#### Problem requirements
As you write out the lines from the one containing "serving bowl (aqua)" through the last line of the records, keep them exact and leave out pictures.

(Data records)

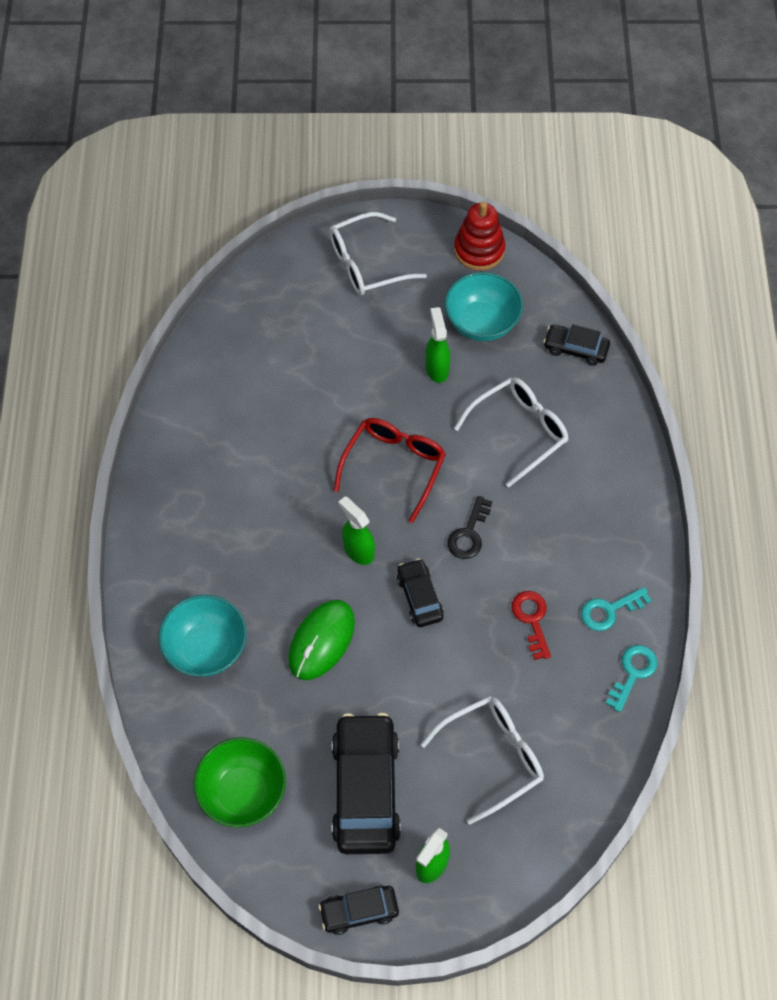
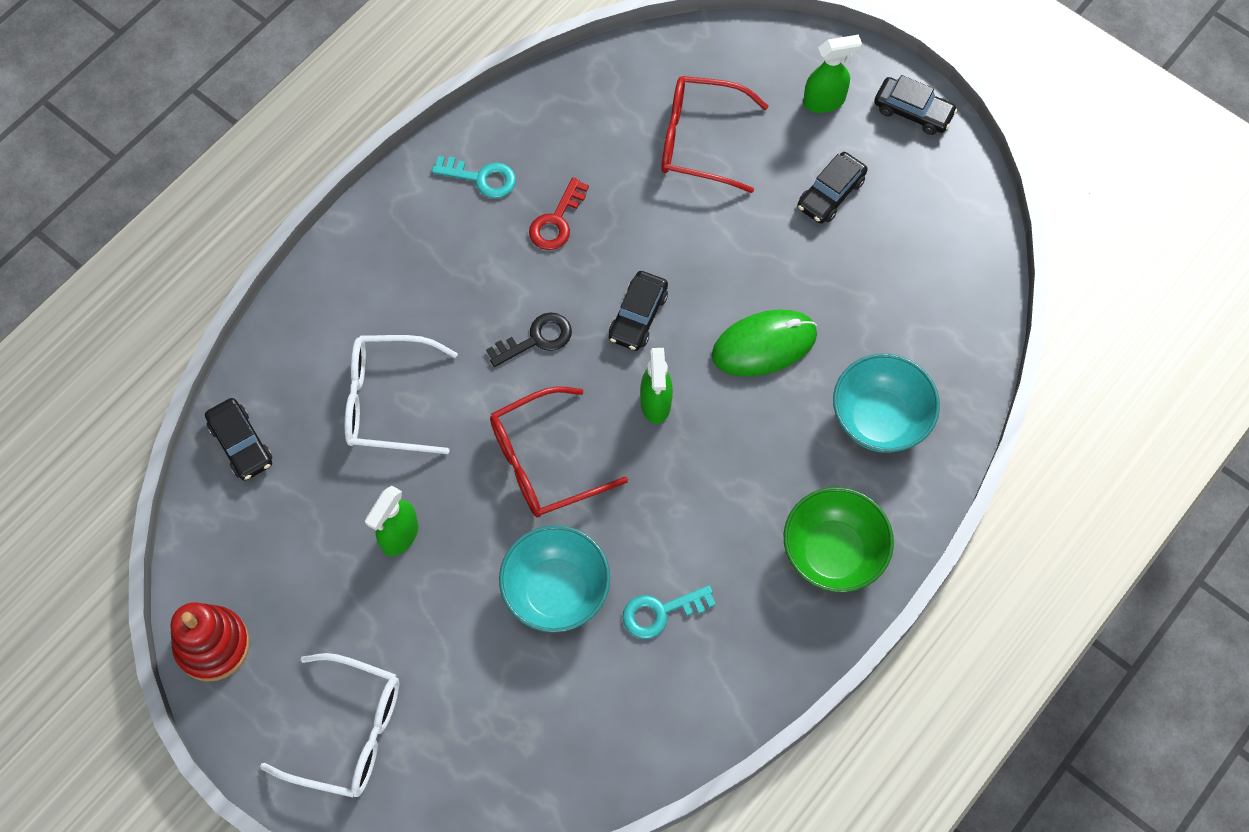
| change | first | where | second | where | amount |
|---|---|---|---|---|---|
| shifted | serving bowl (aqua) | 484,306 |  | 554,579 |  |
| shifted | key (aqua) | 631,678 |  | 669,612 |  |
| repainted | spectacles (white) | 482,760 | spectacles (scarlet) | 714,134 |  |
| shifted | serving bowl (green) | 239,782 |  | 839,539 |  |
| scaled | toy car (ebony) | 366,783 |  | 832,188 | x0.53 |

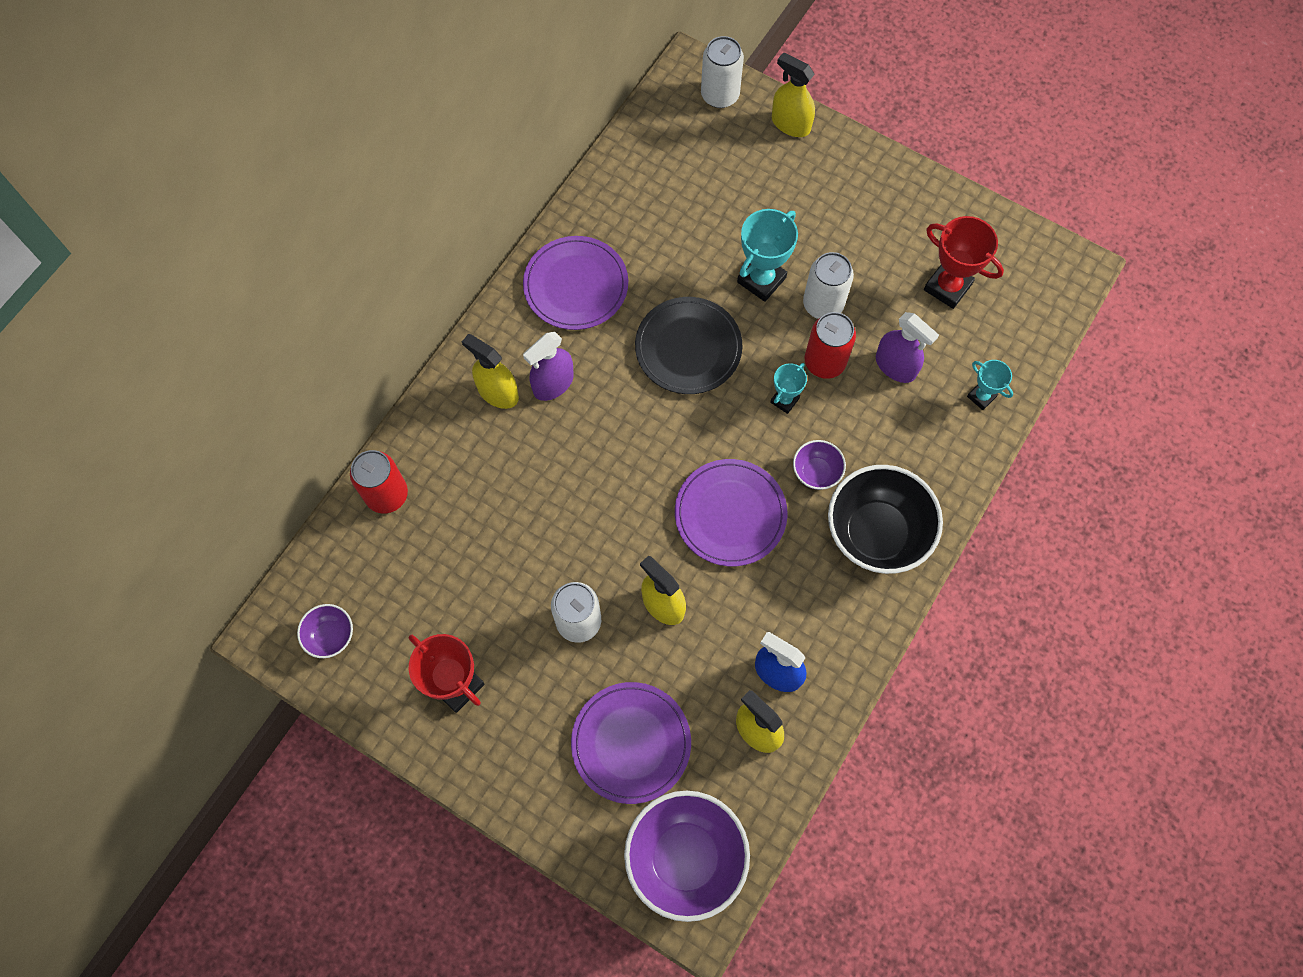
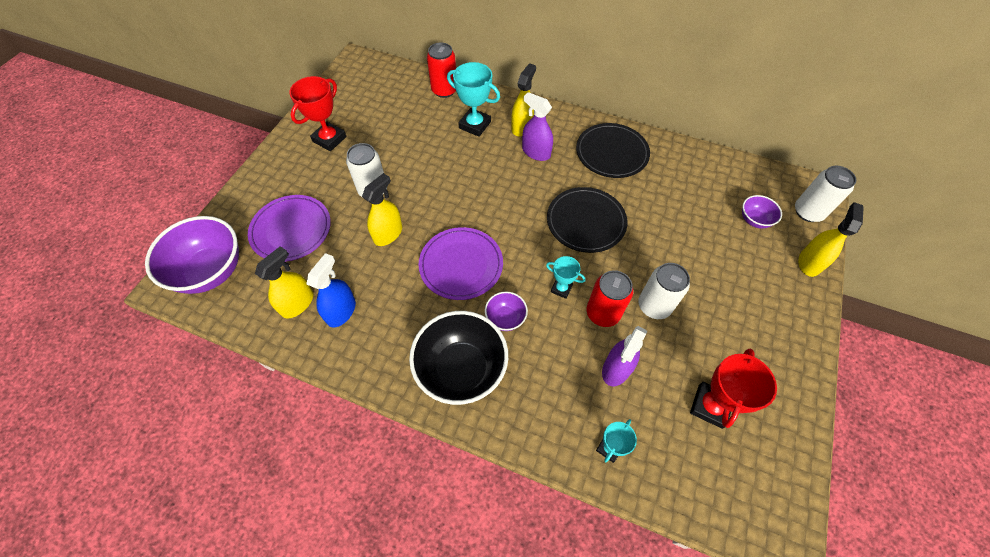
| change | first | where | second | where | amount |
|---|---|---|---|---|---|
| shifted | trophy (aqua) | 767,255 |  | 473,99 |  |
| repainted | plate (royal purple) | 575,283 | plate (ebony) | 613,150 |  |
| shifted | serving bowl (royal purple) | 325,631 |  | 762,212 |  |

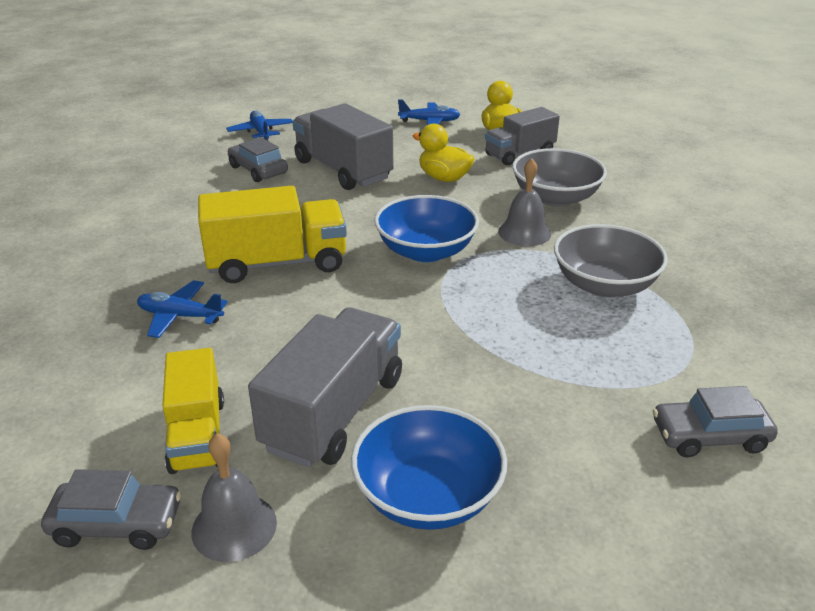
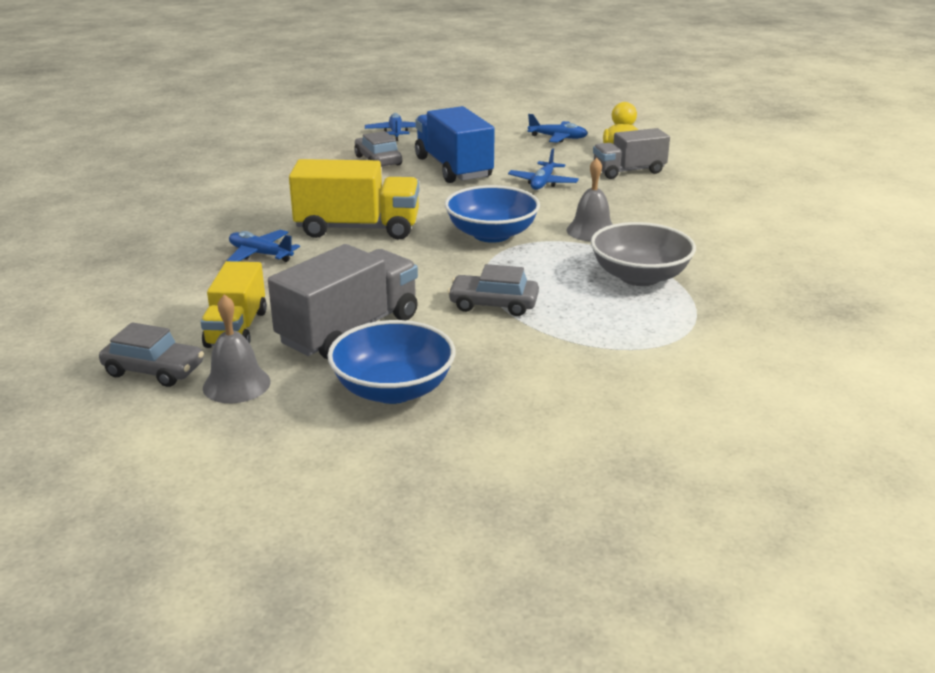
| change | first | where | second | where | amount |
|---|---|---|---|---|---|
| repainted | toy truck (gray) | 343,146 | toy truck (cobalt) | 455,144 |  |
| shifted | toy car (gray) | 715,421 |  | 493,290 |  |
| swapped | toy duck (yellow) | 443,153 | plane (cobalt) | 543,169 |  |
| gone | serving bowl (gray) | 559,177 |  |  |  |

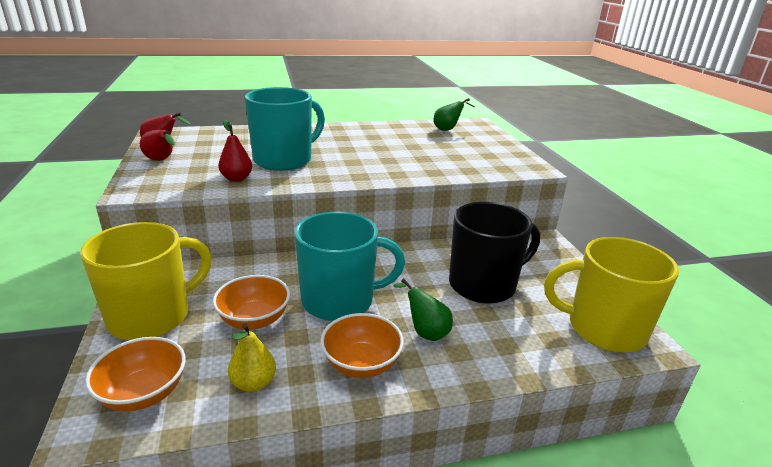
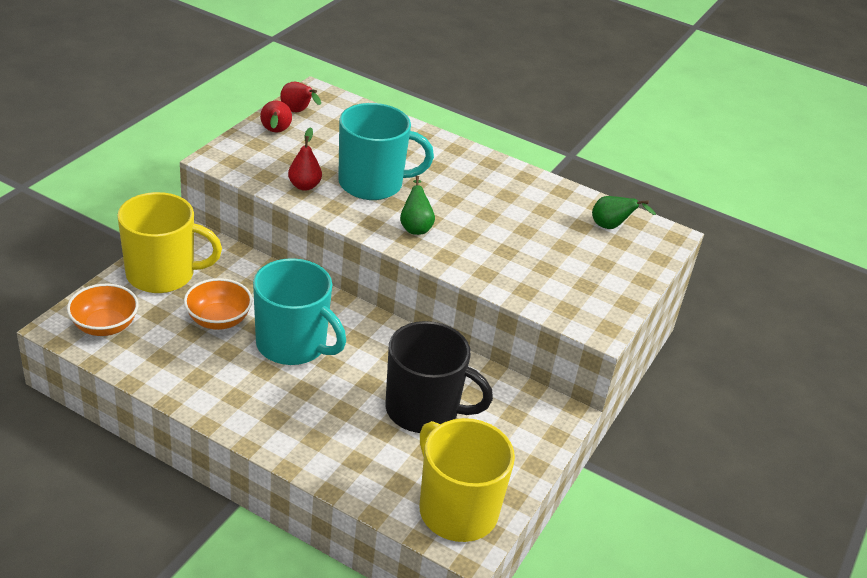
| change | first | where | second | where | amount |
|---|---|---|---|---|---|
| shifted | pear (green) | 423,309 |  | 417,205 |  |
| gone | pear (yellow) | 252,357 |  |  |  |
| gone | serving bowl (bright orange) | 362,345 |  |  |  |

(End Data records)

#### Expected answer
| shifted | serving bowl (aqua) | 484,306 |  | 554,579 |  |
| shifted | key (aqua) | 631,678 |  | 669,612 |  |
| repainted | spectacles (white) | 482,760 | spectacles (scarlet) | 714,134 |  |
| shifted | serving bowl (green) | 239,782 |  | 839,539 |  |
| scaled | toy car (ebony) | 366,783 |  | 832,188 | x0.53 |

| change | first | where | second | where | amount |
|---|---|---|---|---|---|
| shifted | trophy (aqua) | 767,255 |  | 473,99 |  |
| repainted | plate (royal purple) | 575,283 | plate (ebony) | 613,150 |  |
| shifted | serving bowl (royal purple) | 325,631 |  | 762,212 |  |

| change | first | where | second | where | amount |
|---|---|---|---|---|---|
| repainted | toy truck (gray) | 343,146 | toy truck (cobalt) | 455,144 |  |
| shifted | toy car (gray) | 715,421 |  | 493,290 |  |
| swapped | toy duck (yellow) | 443,153 | plane (cobalt) | 543,169 |  |
| gone | serving bowl (gray) | 559,177 |  |  |  |

| change | first | where | second | where | amount |
|---|---|---|---|---|---|
| shifted | pear (green) | 423,309 |  | 417,205 |  |
| gone | pear (yellow) | 252,357 |  |  |  |
| gone | serving bowl (bright orange) | 362,345 |  |  |  |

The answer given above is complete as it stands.